■ **Records to process**
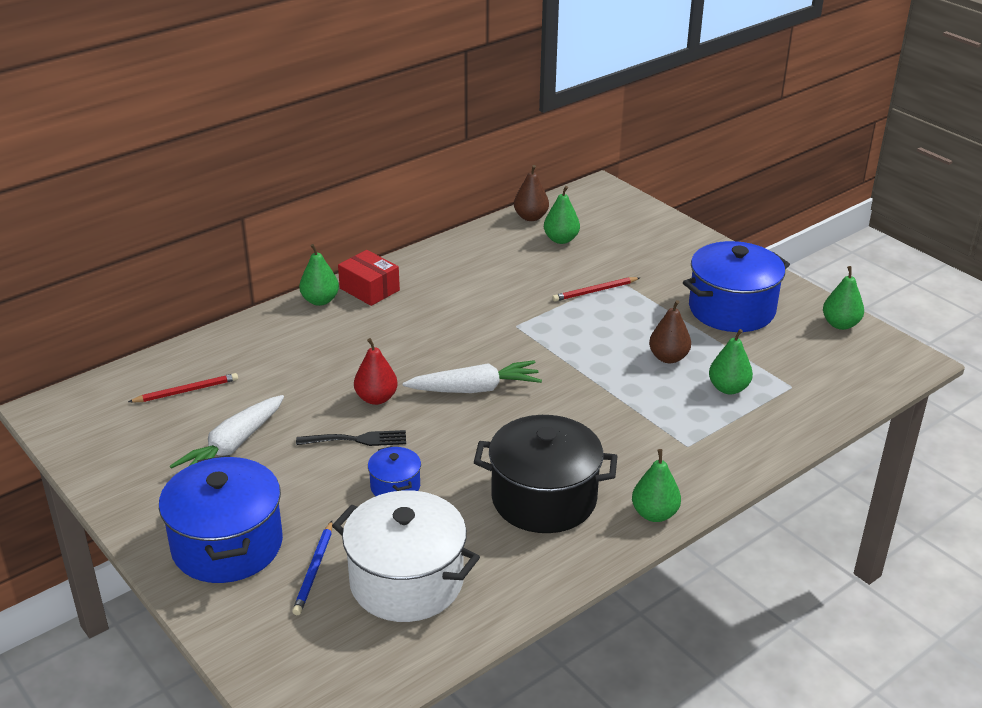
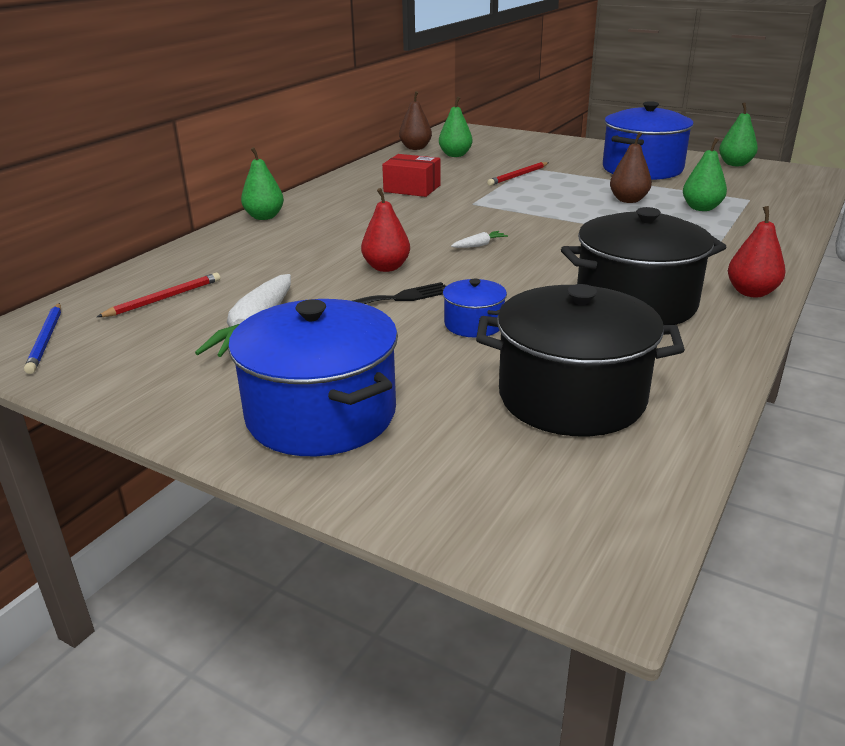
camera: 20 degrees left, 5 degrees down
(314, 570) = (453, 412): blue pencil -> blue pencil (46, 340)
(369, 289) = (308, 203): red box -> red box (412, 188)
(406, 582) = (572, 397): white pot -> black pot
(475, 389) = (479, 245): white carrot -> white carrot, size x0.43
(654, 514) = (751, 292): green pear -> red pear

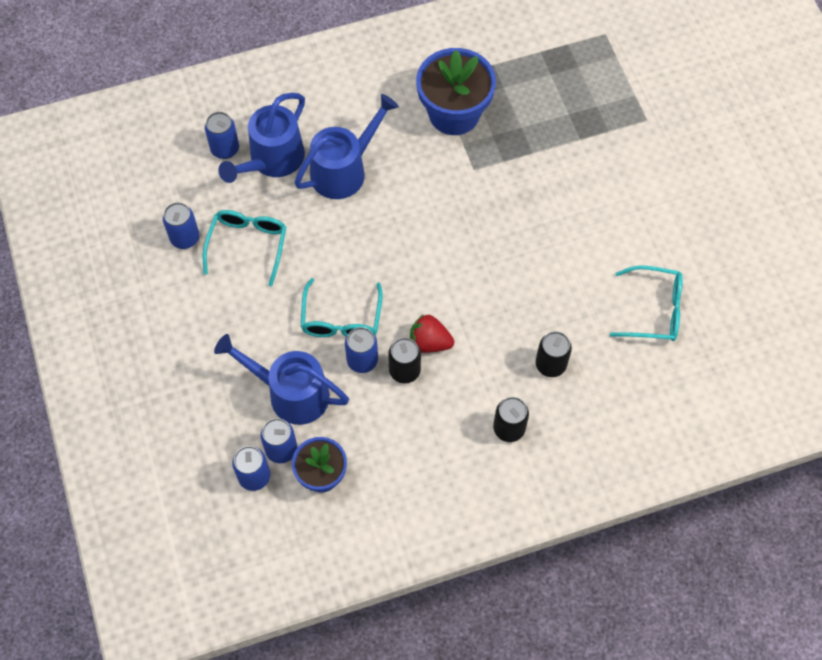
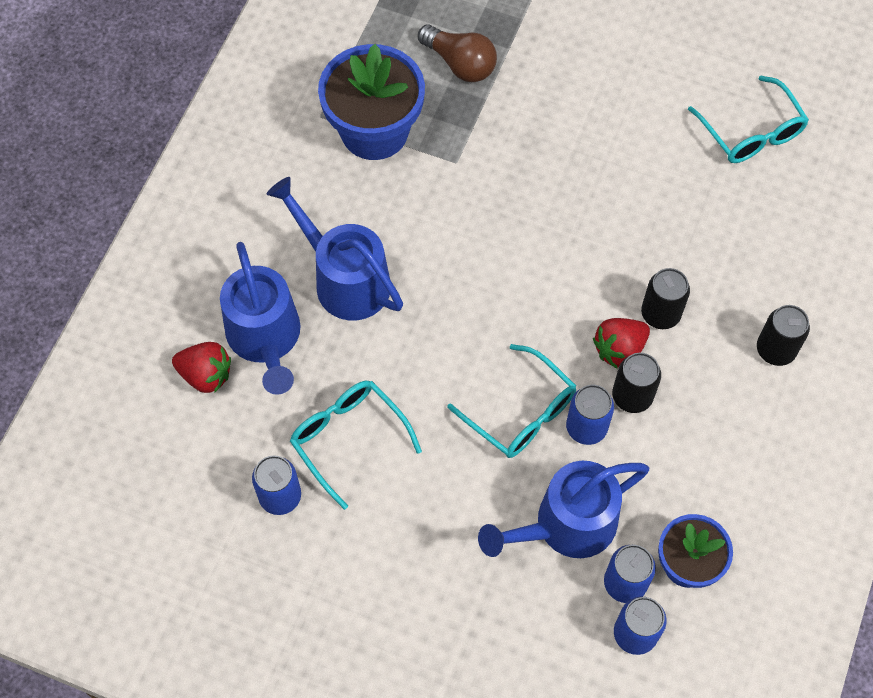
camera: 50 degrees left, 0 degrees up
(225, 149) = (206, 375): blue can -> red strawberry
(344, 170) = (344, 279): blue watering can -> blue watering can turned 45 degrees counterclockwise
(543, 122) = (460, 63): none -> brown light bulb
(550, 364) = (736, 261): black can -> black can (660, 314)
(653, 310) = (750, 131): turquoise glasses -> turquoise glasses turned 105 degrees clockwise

==

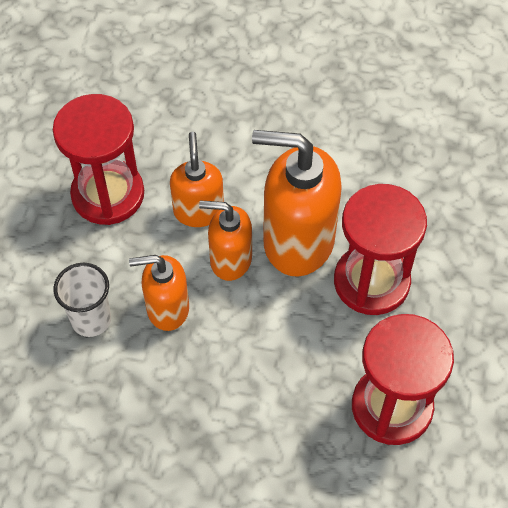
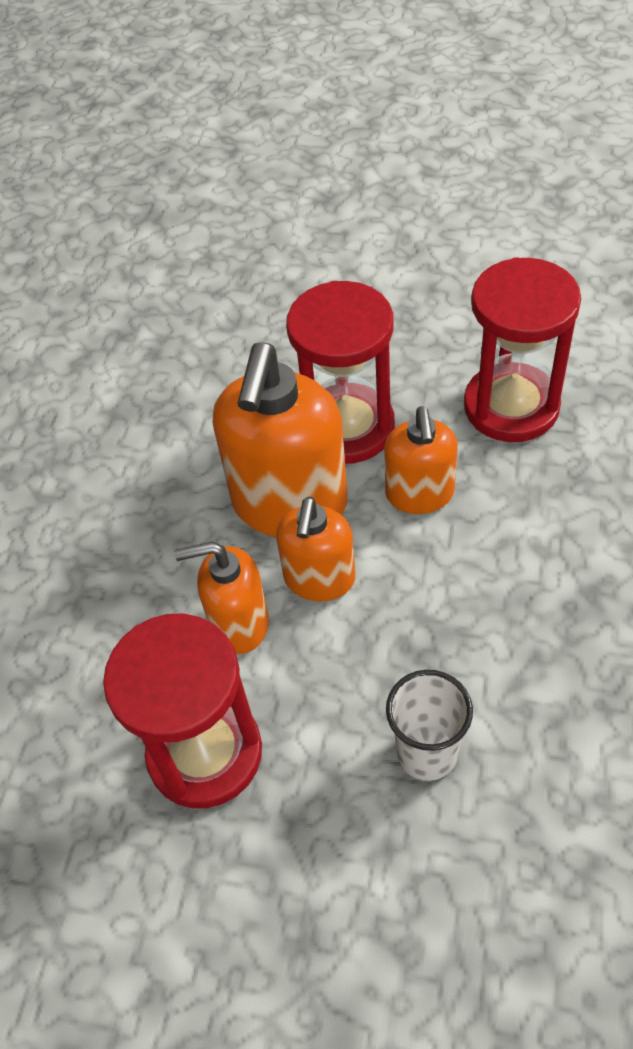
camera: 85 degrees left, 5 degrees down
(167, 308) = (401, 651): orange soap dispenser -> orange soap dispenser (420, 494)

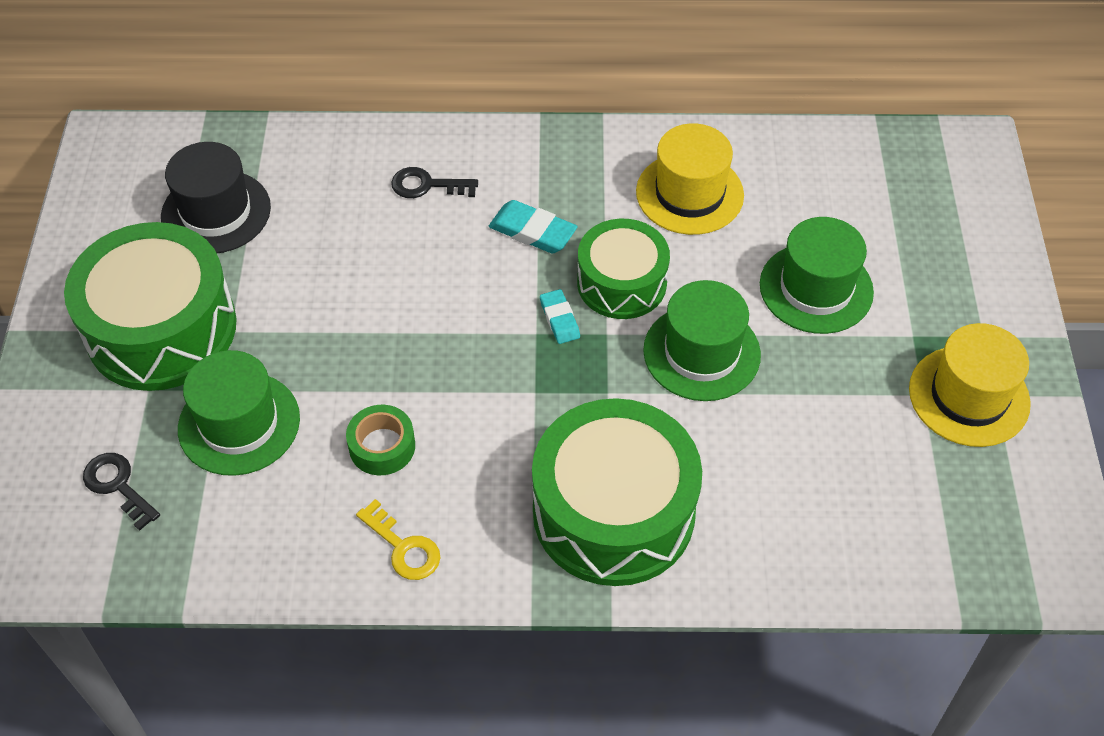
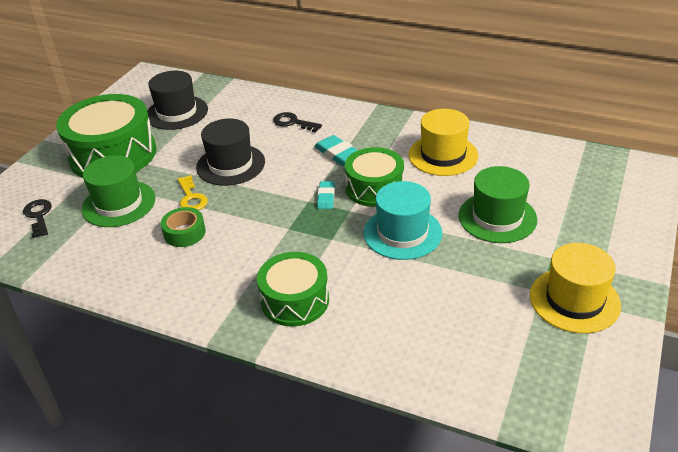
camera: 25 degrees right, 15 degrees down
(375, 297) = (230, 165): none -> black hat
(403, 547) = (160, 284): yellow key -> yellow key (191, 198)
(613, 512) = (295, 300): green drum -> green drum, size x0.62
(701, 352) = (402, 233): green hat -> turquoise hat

--

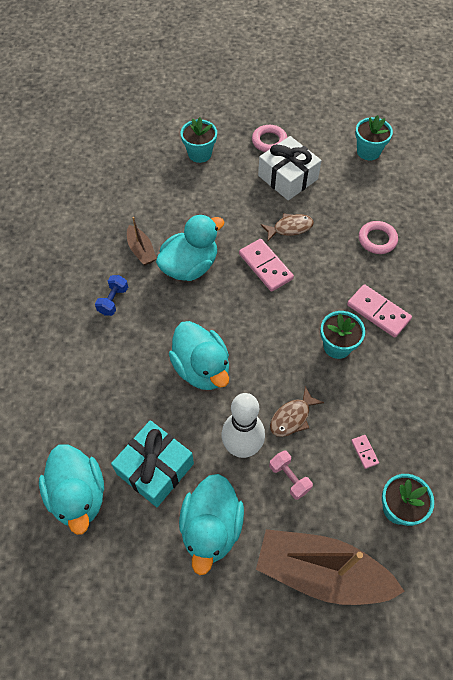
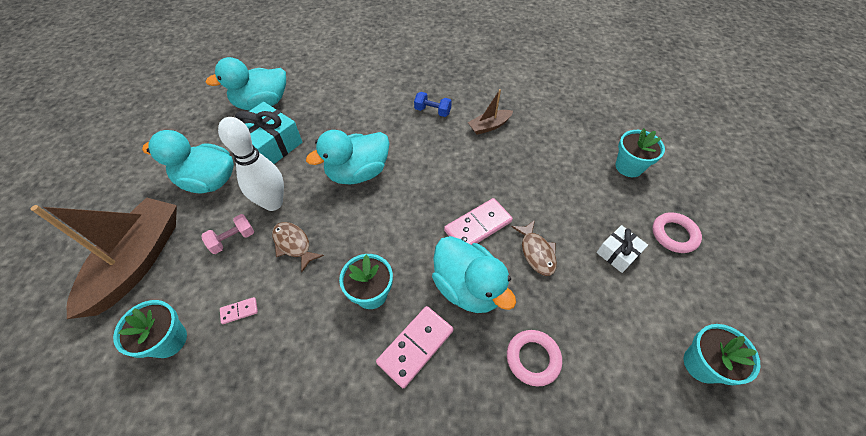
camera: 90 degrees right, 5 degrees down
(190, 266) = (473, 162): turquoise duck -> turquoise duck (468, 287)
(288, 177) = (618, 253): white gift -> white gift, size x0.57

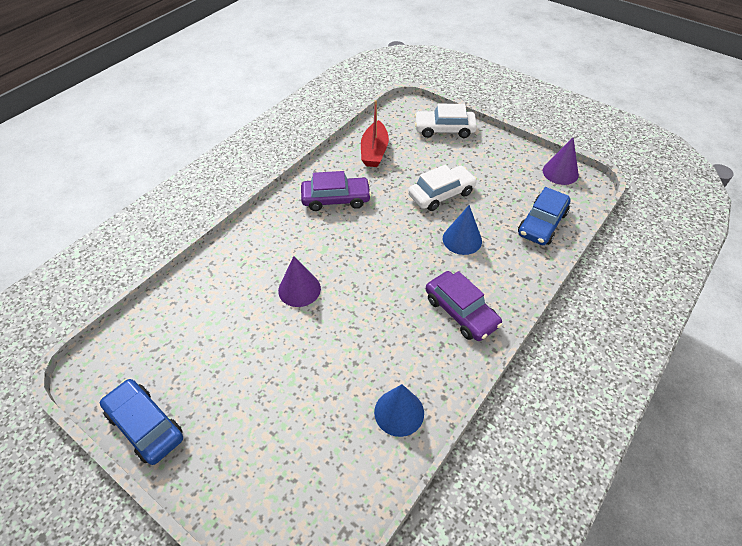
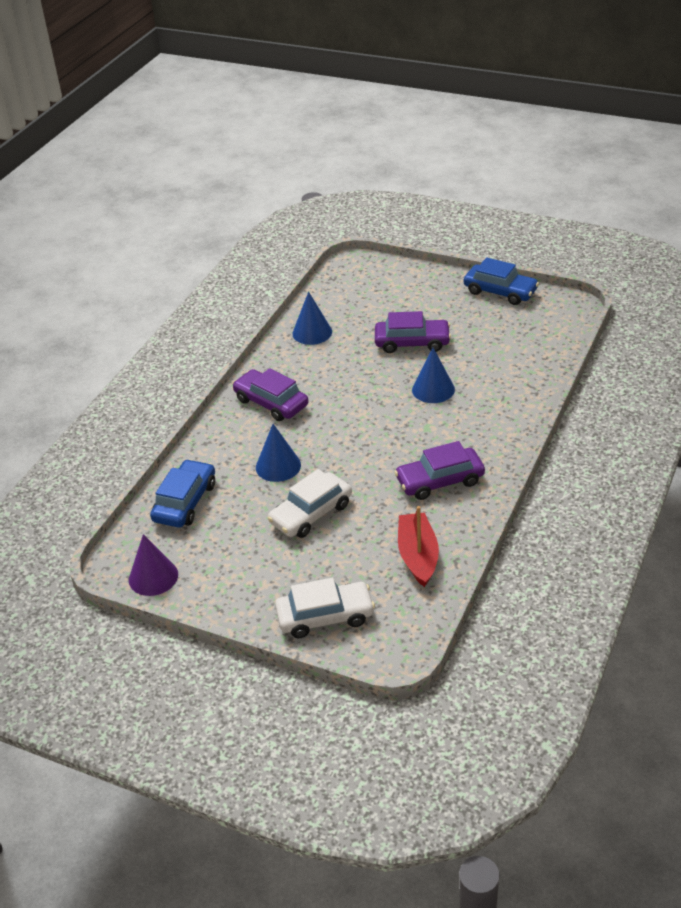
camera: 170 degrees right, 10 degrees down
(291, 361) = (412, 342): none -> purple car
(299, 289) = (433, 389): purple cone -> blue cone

■ **Assignment**
Go to the line above that has "camera: 20 degrees left, 5 degrees down" and copy exactly from there down to the line that has "(653, 310) = (750, 131): turquoise", both included. Leave the pictures out.

■ **Reply**
camera: 20 degrees left, 5 degrees down
(314, 570) = (453, 412): blue pencil -> blue pencil (46, 340)
(369, 289) = (308, 203): red box -> red box (412, 188)
(406, 582) = (572, 397): white pot -> black pot
(475, 389) = (479, 245): white carrot -> white carrot, size x0.43
(654, 514) = (751, 292): green pear -> red pear

camera: 50 degrees left, 0 degrees up
(225, 149) = (206, 375): blue can -> red strawberry
(344, 170) = (344, 279): blue watering can -> blue watering can turned 45 degrees counterclockwise
(543, 122) = (460, 63): none -> brown light bulb
(550, 364) = (736, 261): black can -> black can (660, 314)
(653, 310) = (750, 131): turquoise glasses -> turquoise glasses turned 105 degrees clockwise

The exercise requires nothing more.